§ **Work instructions**
Copy the data that follows exactly as it is, excluding all pictures.

(Items from a data source)
┌──
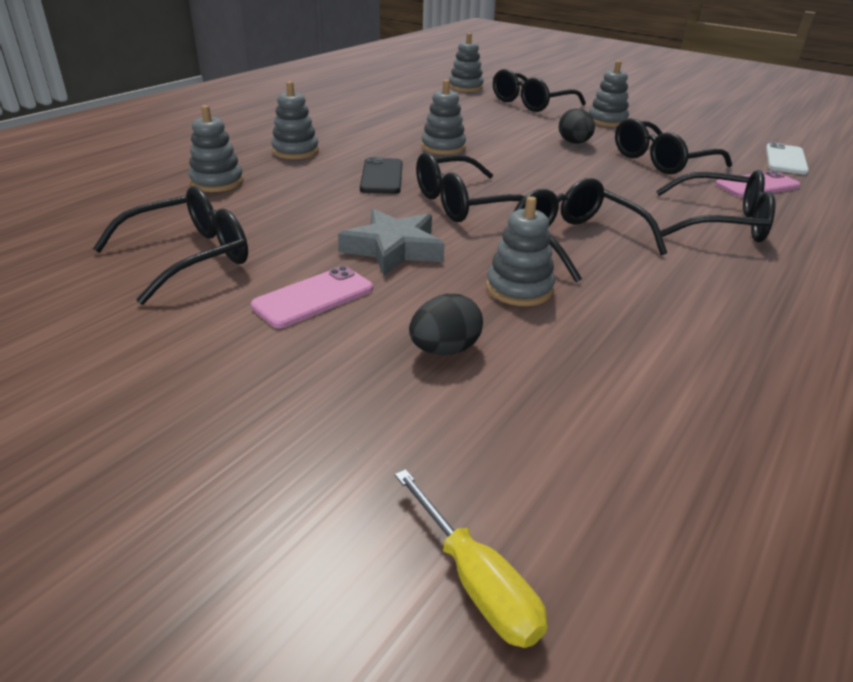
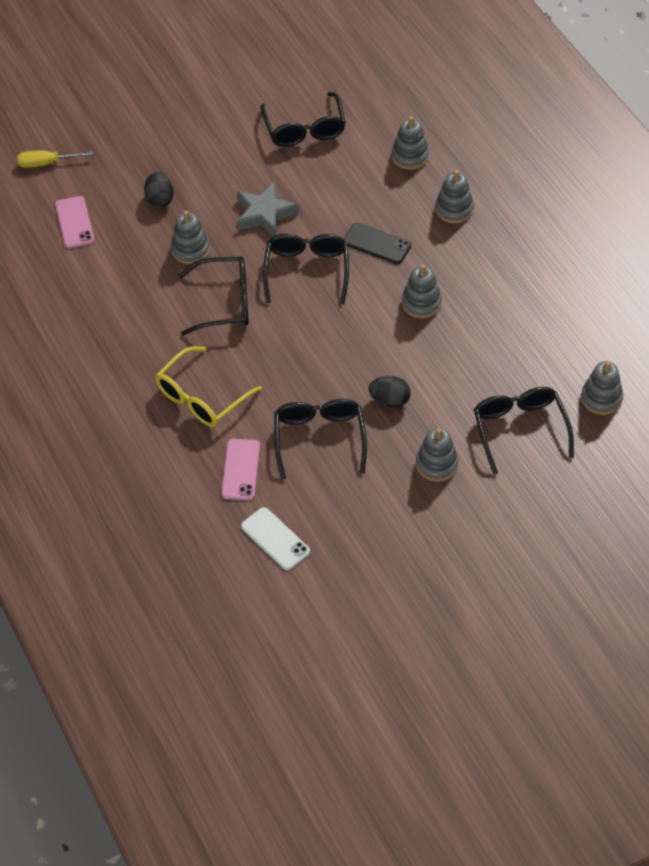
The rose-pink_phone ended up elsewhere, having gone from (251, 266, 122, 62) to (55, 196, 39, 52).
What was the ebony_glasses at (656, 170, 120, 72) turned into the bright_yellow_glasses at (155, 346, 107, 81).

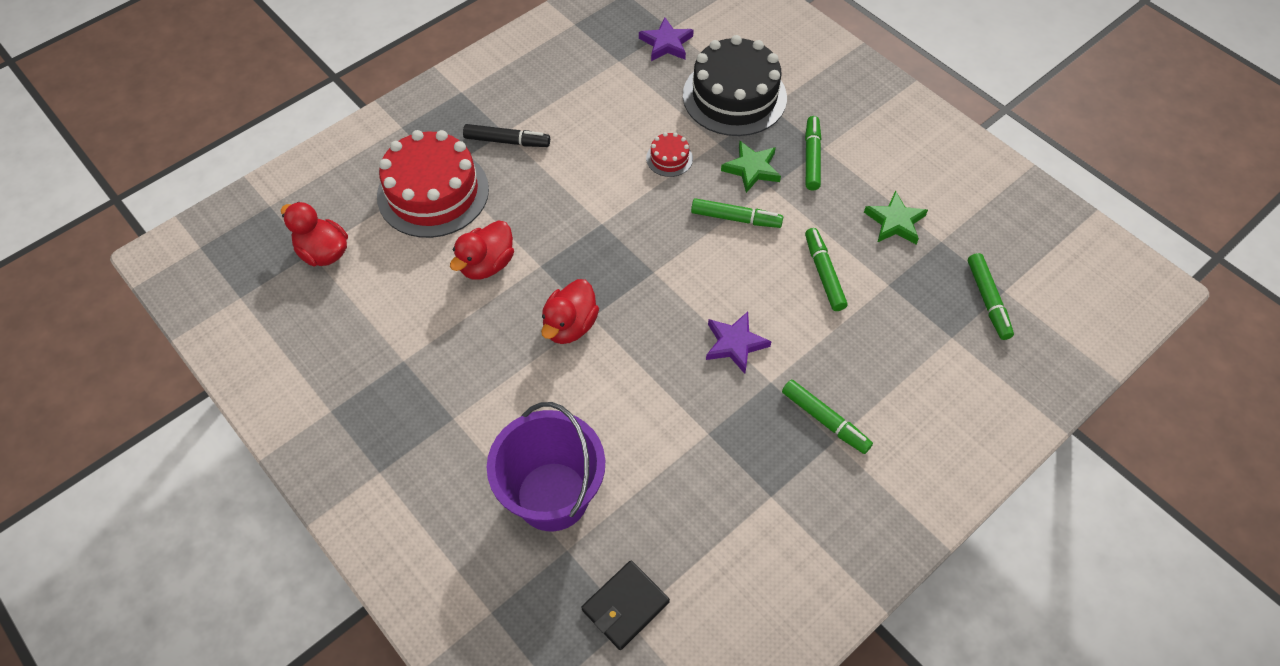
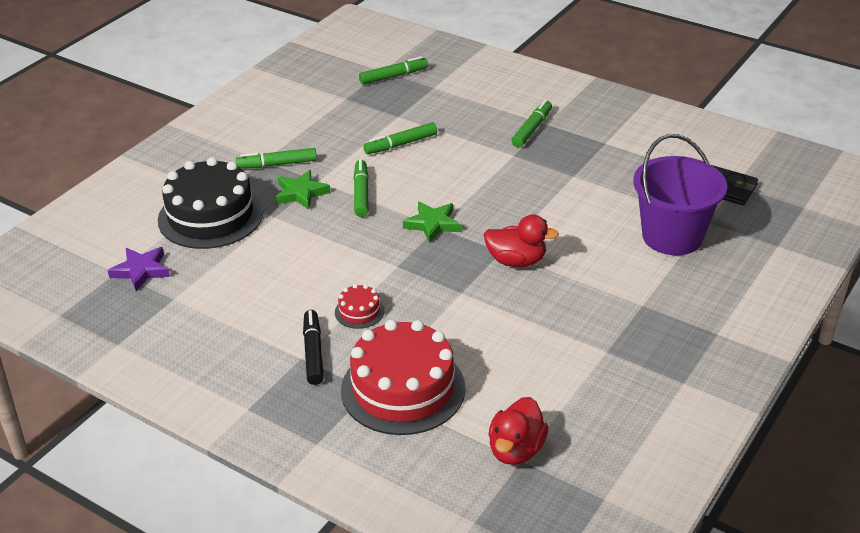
The second view lost the crimson_duck at (450, 221, 64, 59).
The crimson_gateau ended up elsewhere, having gone from (646, 132, 47, 45) to (335, 284, 49, 45).
The second view lost the violet_star at (706, 312, 66, 62).
The emerald_star ended up elsewhere, having gone from (864, 191, 64, 53) to (403, 201, 58, 42).

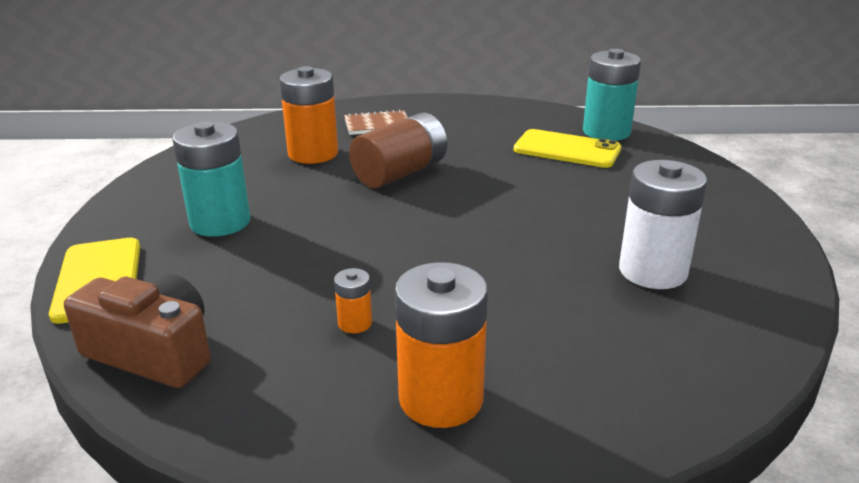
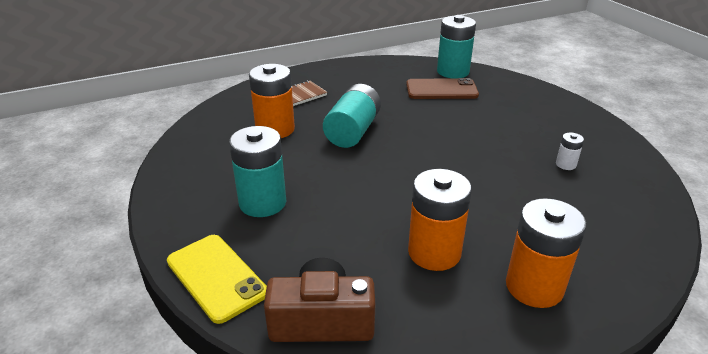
The size of the bright_orange_power_cell at (334, 268, 38, 65) changed by a factor of 2.16.
What was the dark_brown_power_cell at (349, 113, 98, 75) turned into the teal_power_cell at (323, 84, 58, 64).
What was the bright_yellow_phone at (514, 129, 107, 39) turned into the dark_brown_phone at (406, 78, 73, 21).
The size of the pure_white_power_cell at (619, 160, 88, 129) changed by a factor of 0.46.

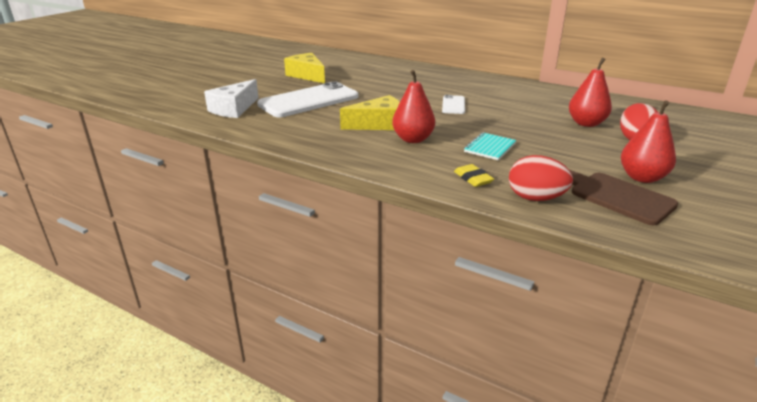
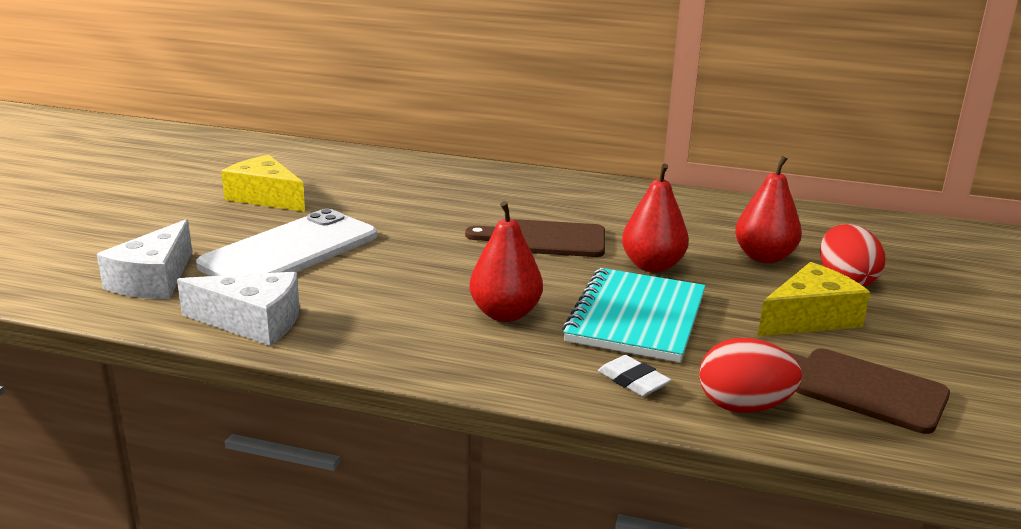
The bright_yellow_cheese ended up elsewhere, having gone from (340, 95, 60, 35) to (758, 262, 112, 74).
Where the pure_white_phone stood at (442, 95, 23, 19), the dark_brown_chopping_board came to stand at (465, 219, 140, 38).
What was the bright_yellow_eraser at (454, 164, 40, 23) turned into the pure_white_eraser at (598, 355, 73, 41).
The size of the teal_notepad at (464, 133, 52, 27) changed by a factor of 1.87.
The crimson_toy_pear ended up elsewhere, having gone from (621, 101, 55, 82) to (622, 164, 67, 108).
The second view gained the pure_white_cheese at (177, 272, 123, 74).

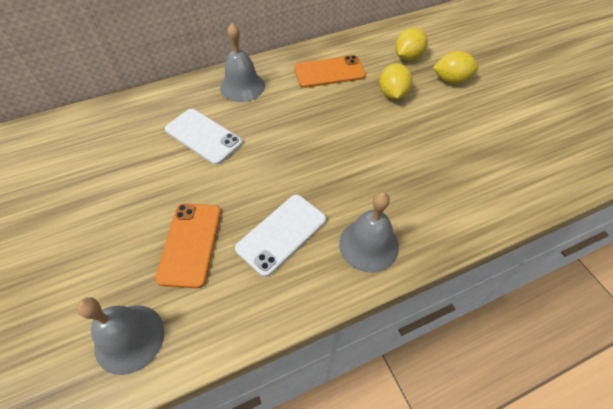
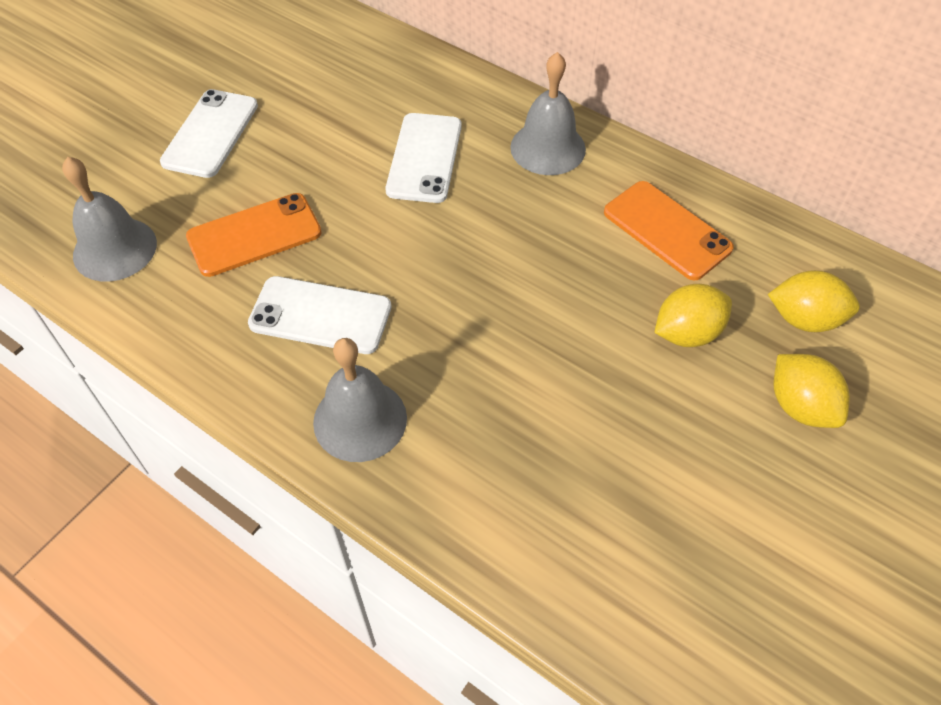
The second view gained the pure_white_phone at (160, 89, 98, 89).

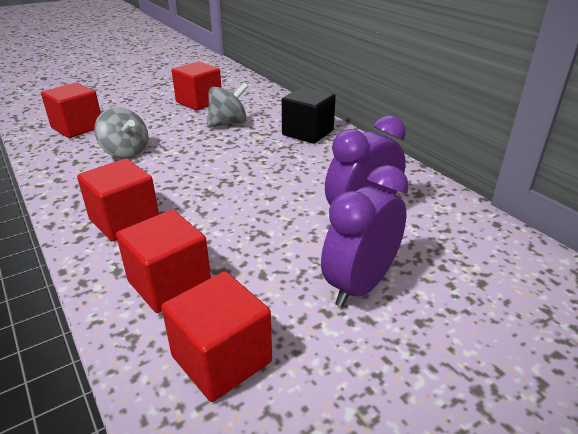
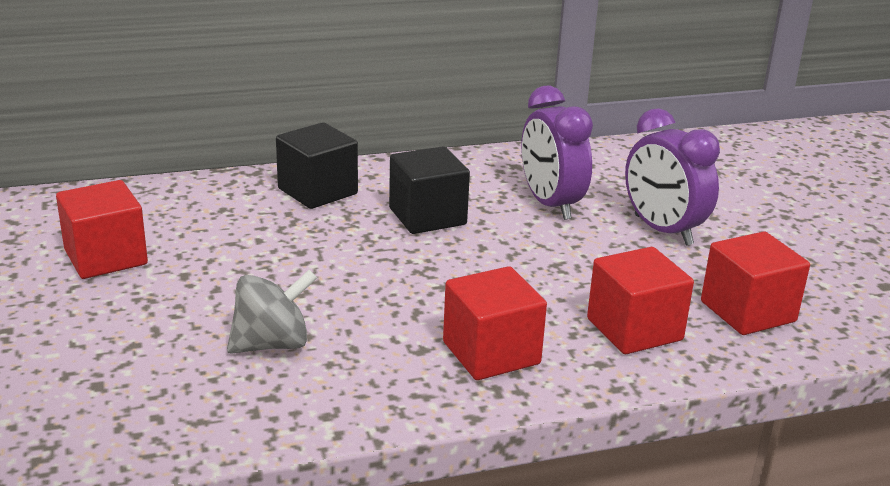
The second view lost the crimson_cube at (41, 82, 60, 56).
The second view lost the gray_spinning_top at (207, 82, 42, 46).
The second view gained the ebony_cube at (389, 146, 81, 88).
└──
§ **Task solution**
The rose-pink_phone ended up elsewhere, having gone from (251, 266, 122, 62) to (55, 196, 39, 52).
What was the ebony_glasses at (656, 170, 120, 72) turned into the bright_yellow_glasses at (155, 346, 107, 81).

The second view lost the crimson_duck at (450, 221, 64, 59).
The crimson_gateau ended up elsewhere, having gone from (646, 132, 47, 45) to (335, 284, 49, 45).
The second view lost the violet_star at (706, 312, 66, 62).
The emerald_star ended up elsewhere, having gone from (864, 191, 64, 53) to (403, 201, 58, 42).

The size of the bright_orange_power_cell at (334, 268, 38, 65) changed by a factor of 2.16.
What was the dark_brown_power_cell at (349, 113, 98, 75) turned into the teal_power_cell at (323, 84, 58, 64).
What was the bright_yellow_phone at (514, 129, 107, 39) turned into the dark_brown_phone at (406, 78, 73, 21).
The size of the pure_white_power_cell at (619, 160, 88, 129) changed by a factor of 0.46.

The bright_yellow_cheese ended up elsewhere, having gone from (340, 95, 60, 35) to (758, 262, 112, 74).
Where the pure_white_phone stood at (442, 95, 23, 19), the dark_brown_chopping_board came to stand at (465, 219, 140, 38).
What was the bright_yellow_eraser at (454, 164, 40, 23) turned into the pure_white_eraser at (598, 355, 73, 41).
The size of the teal_notepad at (464, 133, 52, 27) changed by a factor of 1.87.
The crimson_toy_pear ended up elsewhere, having gone from (621, 101, 55, 82) to (622, 164, 67, 108).
The second view gained the pure_white_cheese at (177, 272, 123, 74).

The second view gained the pure_white_phone at (160, 89, 98, 89).

The second view lost the crimson_cube at (41, 82, 60, 56).
The second view lost the gray_spinning_top at (207, 82, 42, 46).
The second view gained the ebony_cube at (389, 146, 81, 88).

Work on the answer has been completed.